:: Brief ::
Where does the word "AGND" show up in the records? Copy every line that holds it.

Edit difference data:
[Start of Attachment]

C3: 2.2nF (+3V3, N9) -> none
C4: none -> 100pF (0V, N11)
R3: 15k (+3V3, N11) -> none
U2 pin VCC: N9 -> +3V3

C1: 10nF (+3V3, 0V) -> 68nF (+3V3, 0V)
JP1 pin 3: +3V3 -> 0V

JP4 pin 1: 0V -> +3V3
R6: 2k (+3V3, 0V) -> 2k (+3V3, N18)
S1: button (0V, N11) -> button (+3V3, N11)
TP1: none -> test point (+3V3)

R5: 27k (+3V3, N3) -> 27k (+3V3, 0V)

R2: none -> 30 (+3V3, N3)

[End of Attachment]
[Start of Attachment]

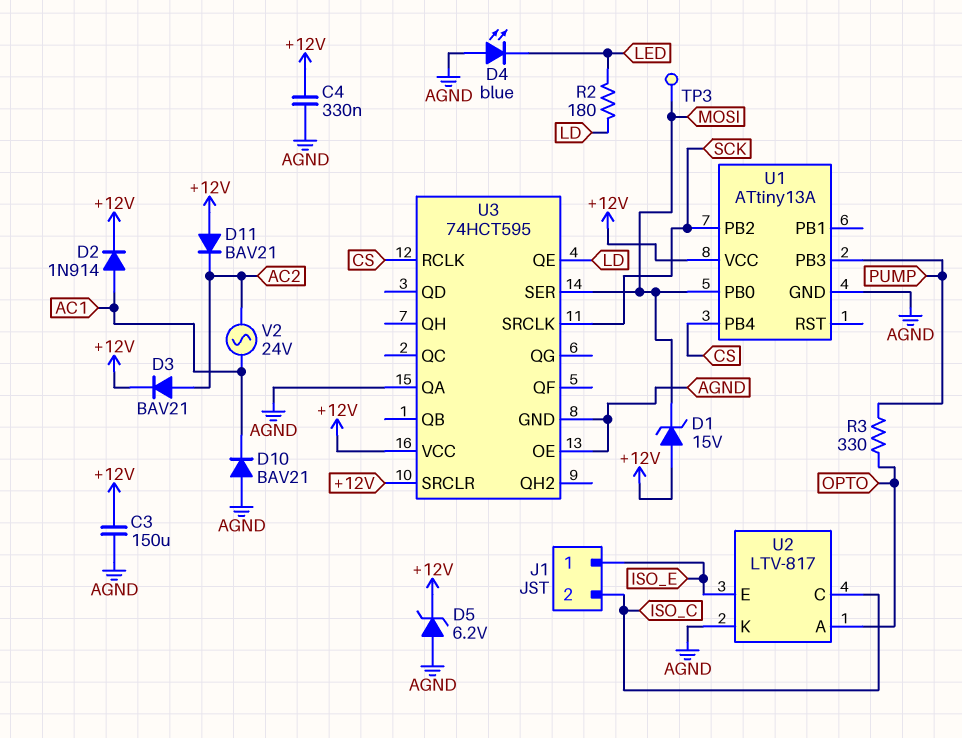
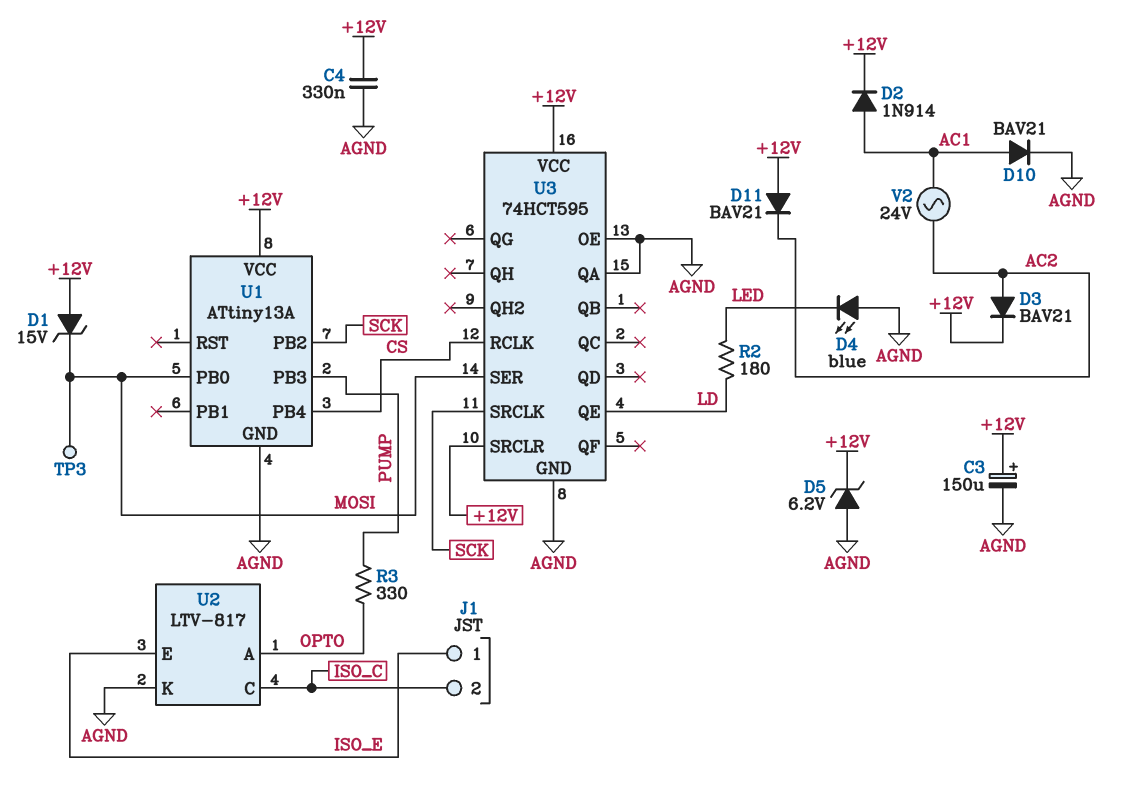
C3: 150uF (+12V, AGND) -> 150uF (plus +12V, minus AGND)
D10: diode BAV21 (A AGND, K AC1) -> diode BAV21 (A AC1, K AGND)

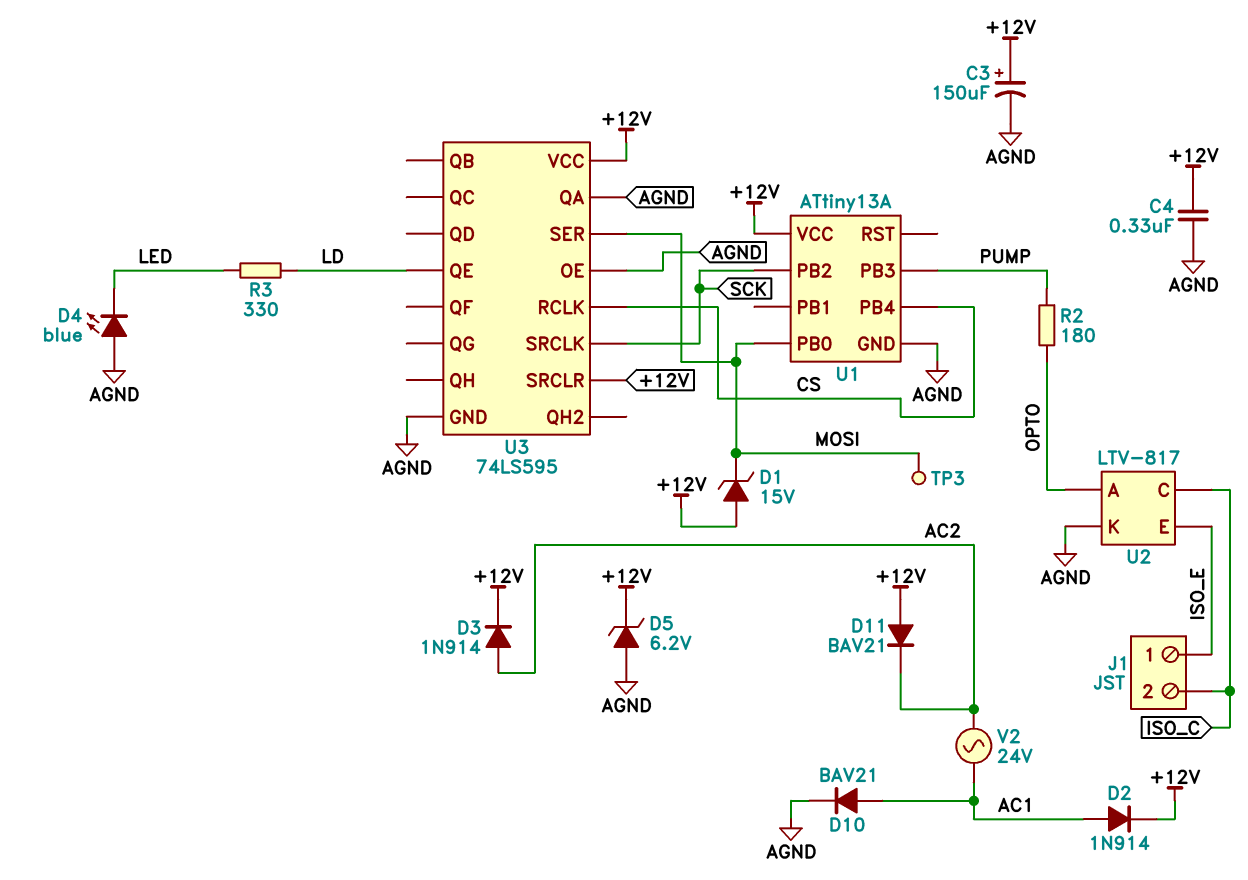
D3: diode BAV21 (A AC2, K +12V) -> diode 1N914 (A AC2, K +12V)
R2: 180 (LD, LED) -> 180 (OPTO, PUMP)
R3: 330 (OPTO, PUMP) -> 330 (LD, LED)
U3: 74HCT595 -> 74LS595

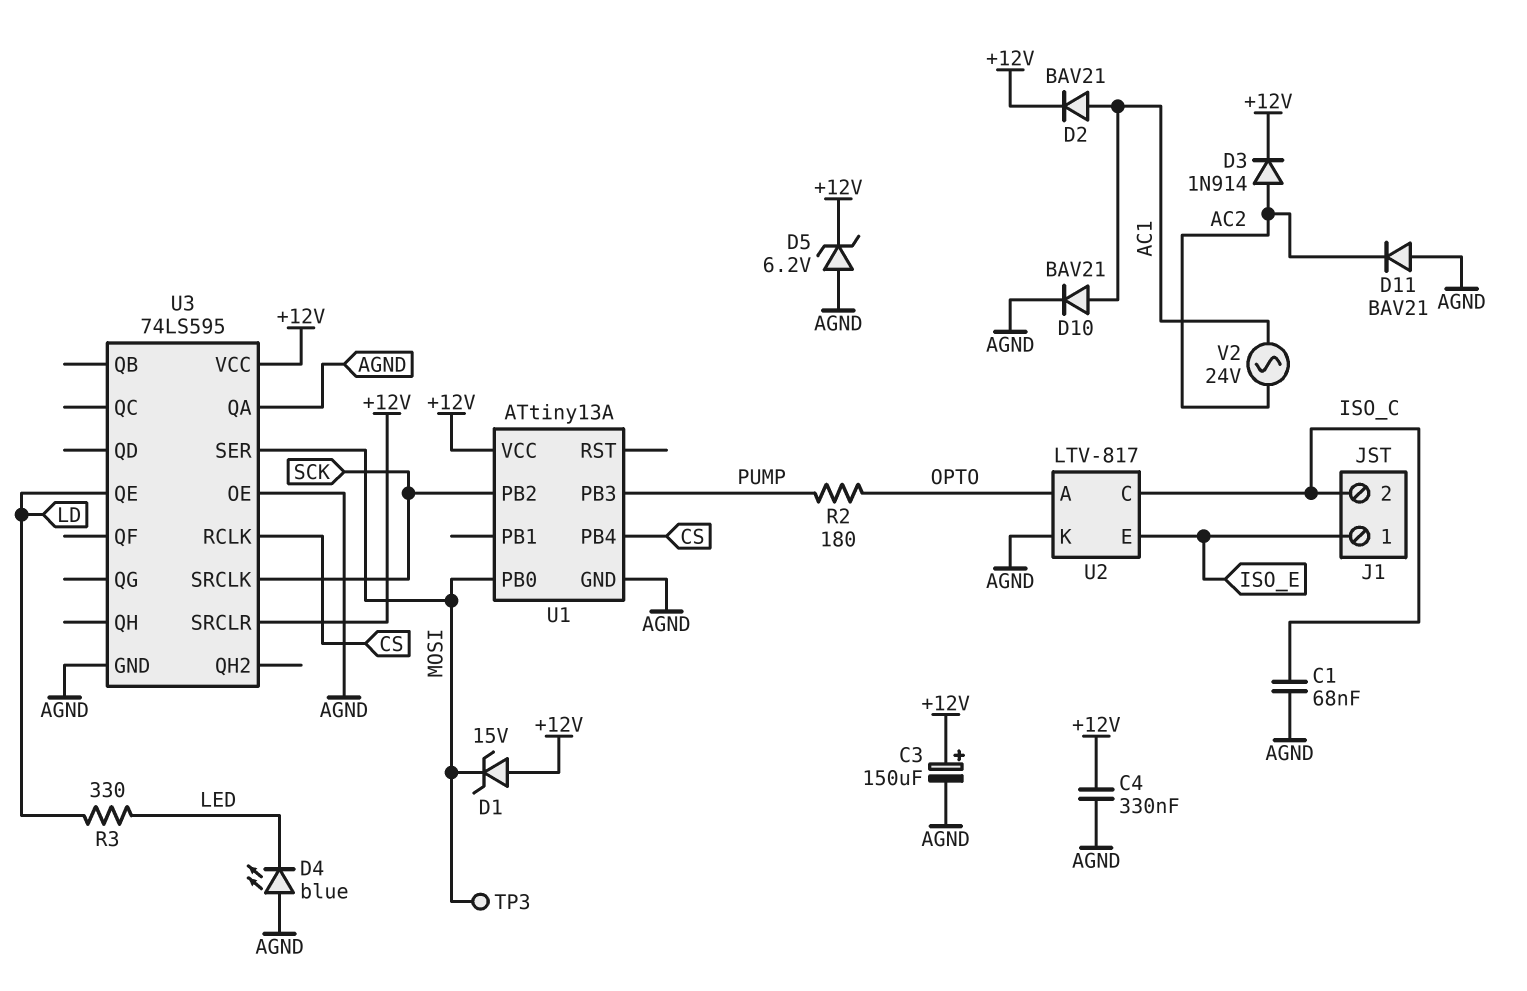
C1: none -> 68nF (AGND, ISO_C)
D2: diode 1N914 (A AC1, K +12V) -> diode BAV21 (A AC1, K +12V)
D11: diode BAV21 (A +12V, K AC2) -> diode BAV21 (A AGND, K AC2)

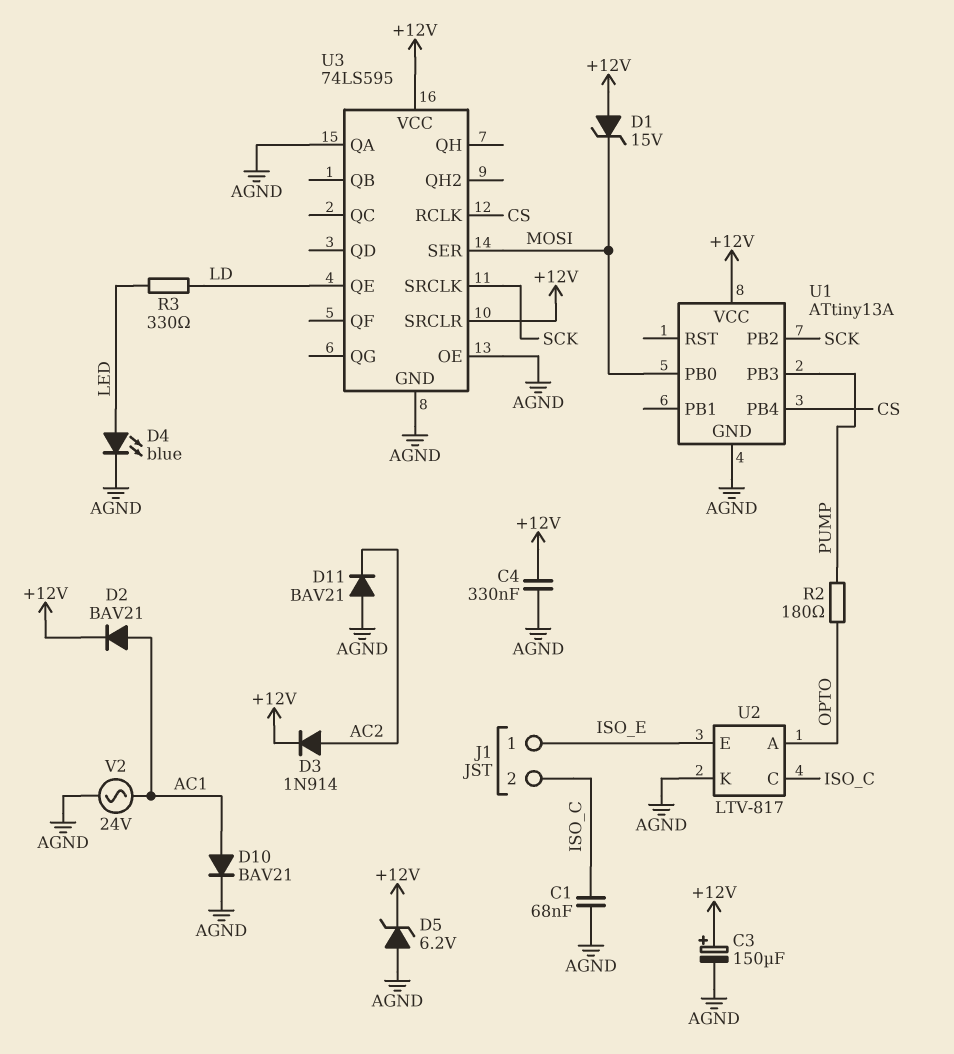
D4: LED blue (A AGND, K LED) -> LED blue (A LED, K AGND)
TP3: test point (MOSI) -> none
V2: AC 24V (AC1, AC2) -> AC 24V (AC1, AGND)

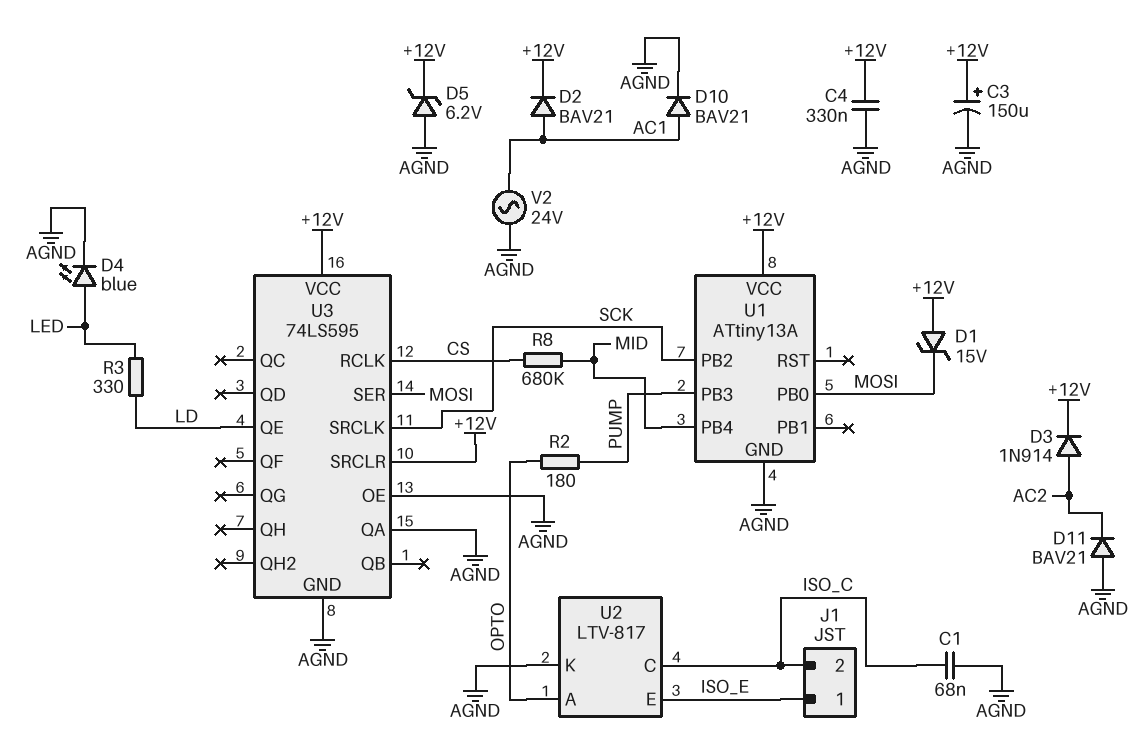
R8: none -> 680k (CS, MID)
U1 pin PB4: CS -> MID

[End of Attachment]

:: Final answer ::
C3: 150uF (+12V, AGND) -> 150uF (plus +12V, minus AGND)
D10: diode BAV21 (A AGND, K AC1) -> diode BAV21 (A AC1, K AGND)
C1: none -> 68nF (AGND, ISO_C)
D11: diode BAV21 (A +12V, K AC2) -> diode BAV21 (A AGND, K AC2)
D4: LED blue (A AGND, K LED) -> LED blue (A LED, K AGND)
V2: AC 24V (AC1, AC2) -> AC 24V (AC1, AGND)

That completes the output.